STATED PROBLEM. Update the lines from the line with "Point (518,524)" through the line with "Find the location of a particular element. Lego" by replacing "white concrete urinal" with "white ceramic urinal" and leaving everything else unchanged. Give back only those lines.
* * *
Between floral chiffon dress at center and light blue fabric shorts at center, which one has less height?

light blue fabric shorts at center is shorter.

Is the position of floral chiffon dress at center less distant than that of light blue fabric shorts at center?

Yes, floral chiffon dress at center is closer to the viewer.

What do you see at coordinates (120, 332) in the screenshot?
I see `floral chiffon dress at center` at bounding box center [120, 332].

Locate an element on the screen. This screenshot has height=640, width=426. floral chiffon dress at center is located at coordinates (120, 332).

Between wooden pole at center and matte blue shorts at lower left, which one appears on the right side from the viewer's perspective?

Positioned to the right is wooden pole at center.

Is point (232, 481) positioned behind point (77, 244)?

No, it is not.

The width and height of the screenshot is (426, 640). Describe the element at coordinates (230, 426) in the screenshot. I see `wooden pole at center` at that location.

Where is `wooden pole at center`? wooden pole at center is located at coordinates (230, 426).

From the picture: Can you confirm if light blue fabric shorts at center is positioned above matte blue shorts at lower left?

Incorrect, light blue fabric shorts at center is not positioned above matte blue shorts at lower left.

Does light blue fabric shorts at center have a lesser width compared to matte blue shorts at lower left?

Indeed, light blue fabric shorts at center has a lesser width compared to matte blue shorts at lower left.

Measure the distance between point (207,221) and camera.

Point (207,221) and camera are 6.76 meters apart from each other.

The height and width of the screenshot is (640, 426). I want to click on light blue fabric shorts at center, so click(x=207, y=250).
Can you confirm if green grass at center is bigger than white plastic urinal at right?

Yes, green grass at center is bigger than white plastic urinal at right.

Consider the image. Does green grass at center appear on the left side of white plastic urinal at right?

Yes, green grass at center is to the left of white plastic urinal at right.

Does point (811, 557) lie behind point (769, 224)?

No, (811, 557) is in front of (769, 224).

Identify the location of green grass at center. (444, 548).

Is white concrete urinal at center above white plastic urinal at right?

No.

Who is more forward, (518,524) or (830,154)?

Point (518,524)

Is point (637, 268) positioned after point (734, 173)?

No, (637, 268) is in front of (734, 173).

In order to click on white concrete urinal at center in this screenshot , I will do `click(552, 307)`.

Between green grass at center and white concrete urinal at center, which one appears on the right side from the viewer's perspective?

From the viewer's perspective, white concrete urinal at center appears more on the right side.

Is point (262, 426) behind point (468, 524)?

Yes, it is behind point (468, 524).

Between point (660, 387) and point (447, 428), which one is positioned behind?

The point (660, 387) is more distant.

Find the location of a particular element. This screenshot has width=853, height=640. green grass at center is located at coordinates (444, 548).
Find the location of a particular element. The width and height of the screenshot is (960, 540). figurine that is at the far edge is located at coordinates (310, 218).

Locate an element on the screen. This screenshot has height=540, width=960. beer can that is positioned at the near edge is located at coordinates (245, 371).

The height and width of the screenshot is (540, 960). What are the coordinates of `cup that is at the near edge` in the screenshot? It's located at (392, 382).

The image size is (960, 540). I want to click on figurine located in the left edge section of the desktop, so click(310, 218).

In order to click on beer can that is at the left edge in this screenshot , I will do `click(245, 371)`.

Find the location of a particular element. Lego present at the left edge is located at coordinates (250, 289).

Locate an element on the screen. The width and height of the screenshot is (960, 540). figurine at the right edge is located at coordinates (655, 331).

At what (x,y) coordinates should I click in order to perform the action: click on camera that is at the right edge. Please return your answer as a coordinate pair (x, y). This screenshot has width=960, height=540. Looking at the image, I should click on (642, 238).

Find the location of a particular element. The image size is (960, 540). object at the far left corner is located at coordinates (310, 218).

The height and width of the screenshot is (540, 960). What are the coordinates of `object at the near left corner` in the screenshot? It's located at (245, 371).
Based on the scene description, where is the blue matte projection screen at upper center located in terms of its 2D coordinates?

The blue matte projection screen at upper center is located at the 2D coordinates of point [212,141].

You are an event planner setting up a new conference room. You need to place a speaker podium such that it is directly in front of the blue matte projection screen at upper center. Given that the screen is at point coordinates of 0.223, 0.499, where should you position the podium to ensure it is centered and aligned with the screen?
* * *
REPLY TO THE EXERCISE.
Point (518,524)

Is point (637, 268) positioned after point (734, 173)?

No, (637, 268) is in front of (734, 173).

In order to click on white ceramic urinal at center in this screenshot , I will do `click(552, 307)`.

Between green grass at center and white ceramic urinal at center, which one appears on the right side from the viewer's perspective?

From the viewer's perspective, white ceramic urinal at center appears more on the right side.

Is point (262, 426) behind point (468, 524)?

Yes, it is behind point (468, 524).

Between point (660, 387) and point (447, 428), which one is positioned behind?

The point (660, 387) is more distant.

Find the location of a particular element. This screenshot has width=853, height=640. green grass at center is located at coordinates (444, 548).
Find the location of a particular element. The width and height of the screenshot is (960, 540). figurine that is at the far edge is located at coordinates (310, 218).

Locate an element on the screen. This screenshot has height=540, width=960. beer can that is positioned at the near edge is located at coordinates (245, 371).

The height and width of the screenshot is (540, 960). What are the coordinates of `cup that is at the near edge` in the screenshot? It's located at (392, 382).

The image size is (960, 540). I want to click on figurine located in the left edge section of the desktop, so click(310, 218).

In order to click on beer can that is at the left edge in this screenshot , I will do `click(245, 371)`.

Find the location of a particular element. Lego present at the left edge is located at coordinates (250, 289).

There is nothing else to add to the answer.